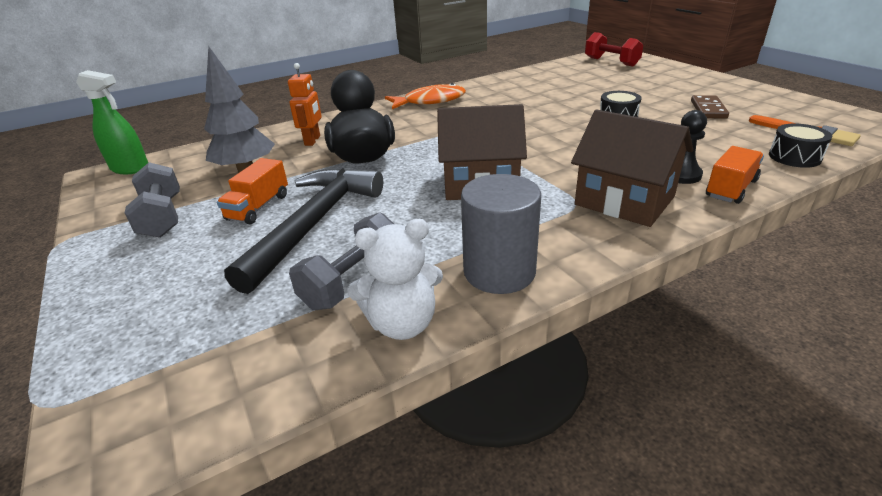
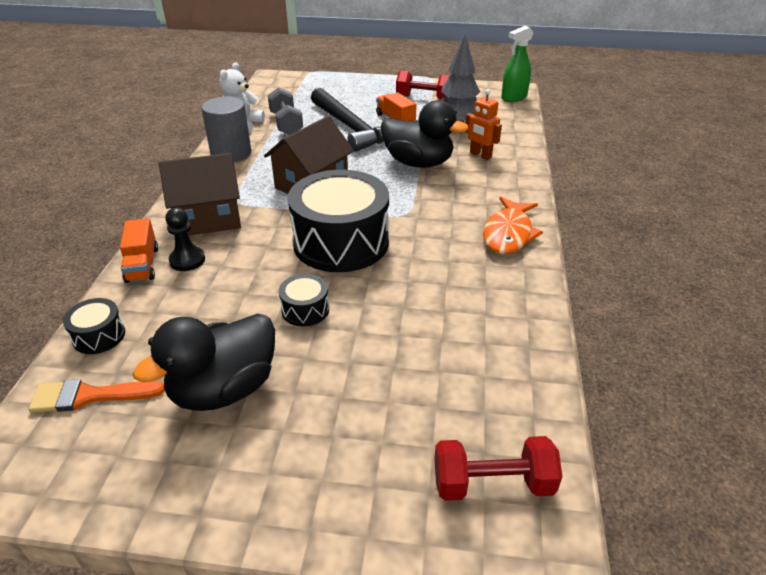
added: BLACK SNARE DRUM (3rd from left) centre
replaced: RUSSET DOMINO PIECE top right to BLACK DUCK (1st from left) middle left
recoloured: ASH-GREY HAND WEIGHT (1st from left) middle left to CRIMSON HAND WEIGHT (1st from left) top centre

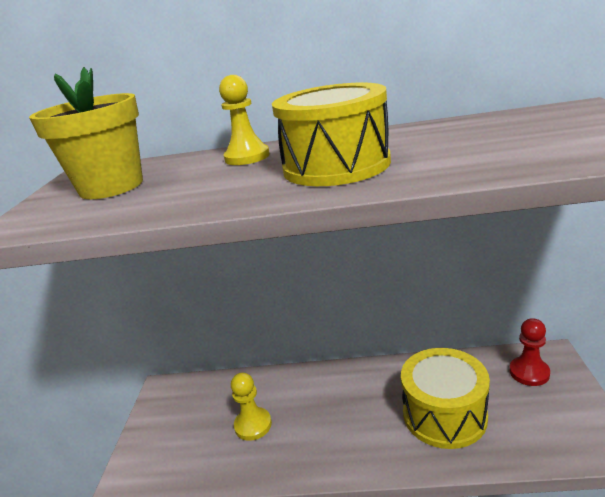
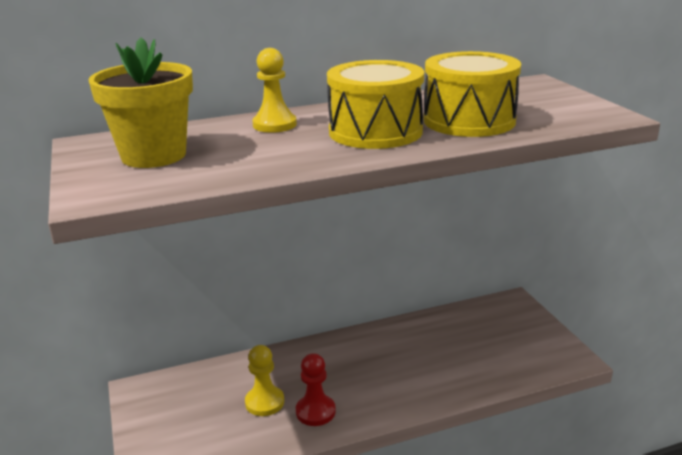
moved: GOLDEN SNARE DRUM (2nd from left) bottom right to top right; CRIMSON GAME PAWN bottom right to bottom centre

→ **Exercise brief**
Give again exactly the lines from the one that contains "replaced: RUSSET DOMINO" through the end of the material, both ends included, omitting the pictures.

→ **Answer for the task**
replaced: RUSSET DOMINO PIECE top right to BLACK DUCK (1st from left) middle left
recoloured: ASH-GREY HAND WEIGHT (1st from left) middle left to CRIMSON HAND WEIGHT (1st from left) top centre

moved: GOLDEN SNARE DRUM (2nd from left) bottom right to top right; CRIMSON GAME PAWN bottom right to bottom centre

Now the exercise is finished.